> Problem description: The lines you need are those holding the word "none"; pull them from the material.

> Input data:
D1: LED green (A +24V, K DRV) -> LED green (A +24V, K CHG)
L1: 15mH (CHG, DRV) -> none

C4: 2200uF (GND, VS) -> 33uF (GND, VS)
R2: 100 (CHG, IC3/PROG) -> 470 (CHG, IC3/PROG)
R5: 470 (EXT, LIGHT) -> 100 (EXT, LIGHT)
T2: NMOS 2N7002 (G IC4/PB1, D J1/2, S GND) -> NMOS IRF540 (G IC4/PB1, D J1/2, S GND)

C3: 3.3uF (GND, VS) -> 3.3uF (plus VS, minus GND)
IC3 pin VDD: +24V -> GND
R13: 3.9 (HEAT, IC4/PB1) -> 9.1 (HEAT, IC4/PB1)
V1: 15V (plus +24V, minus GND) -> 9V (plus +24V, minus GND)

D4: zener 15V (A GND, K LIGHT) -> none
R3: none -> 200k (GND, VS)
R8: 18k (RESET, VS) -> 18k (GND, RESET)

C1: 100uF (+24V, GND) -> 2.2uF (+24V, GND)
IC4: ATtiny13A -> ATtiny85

==

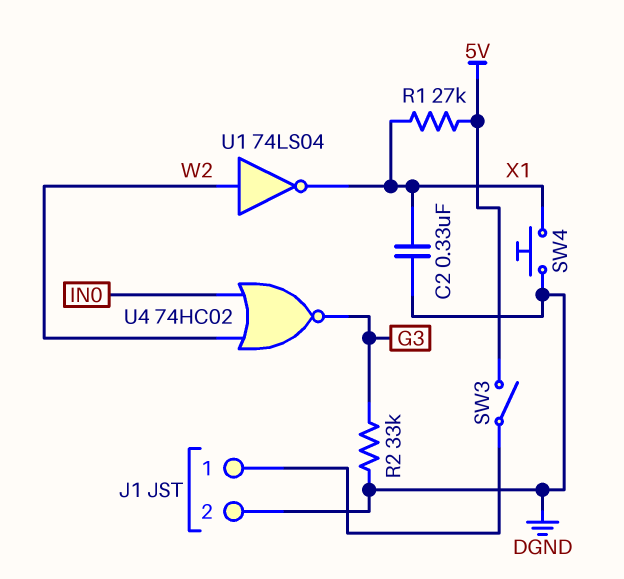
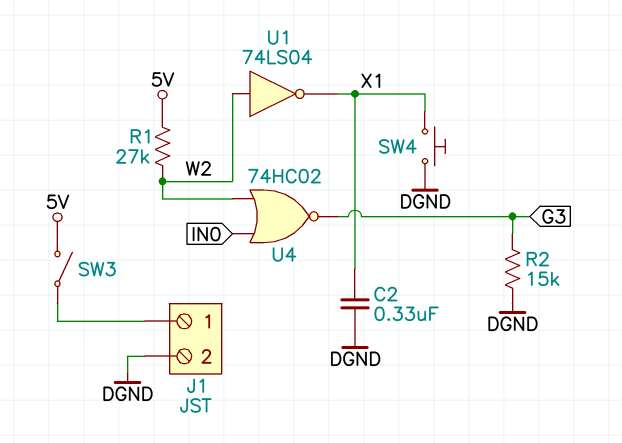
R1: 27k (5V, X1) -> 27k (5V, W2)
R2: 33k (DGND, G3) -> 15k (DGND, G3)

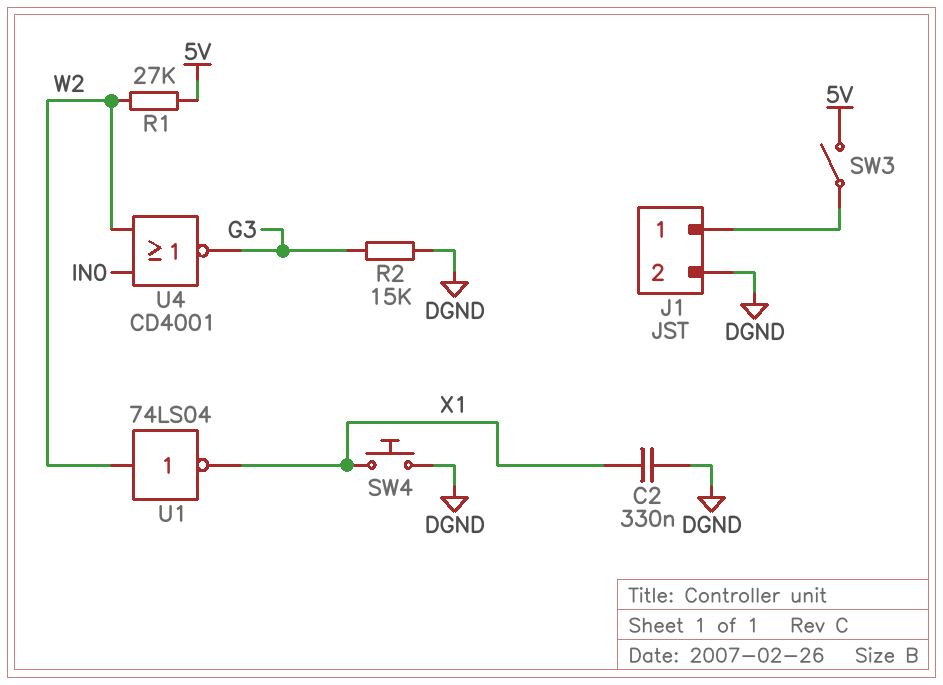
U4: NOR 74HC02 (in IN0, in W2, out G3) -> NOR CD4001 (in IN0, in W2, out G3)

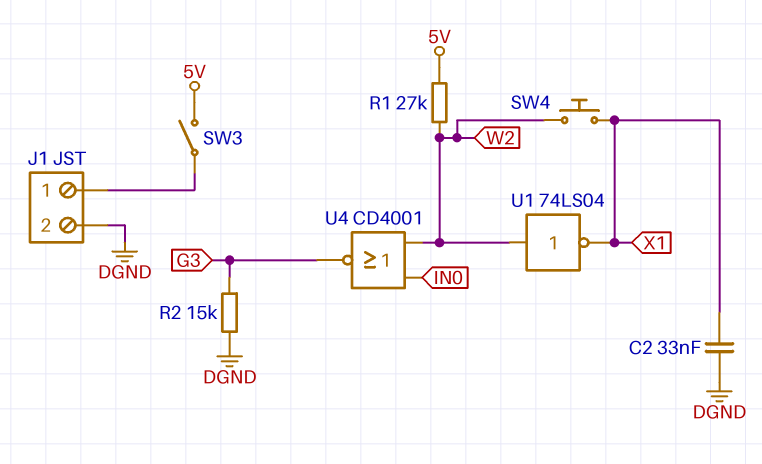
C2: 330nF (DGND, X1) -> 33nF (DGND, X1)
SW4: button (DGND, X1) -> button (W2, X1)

> Response to this task:
L1: 15mH (CHG, DRV) -> none
D4: zener 15V (A GND, K LIGHT) -> none
R3: none -> 200k (GND, VS)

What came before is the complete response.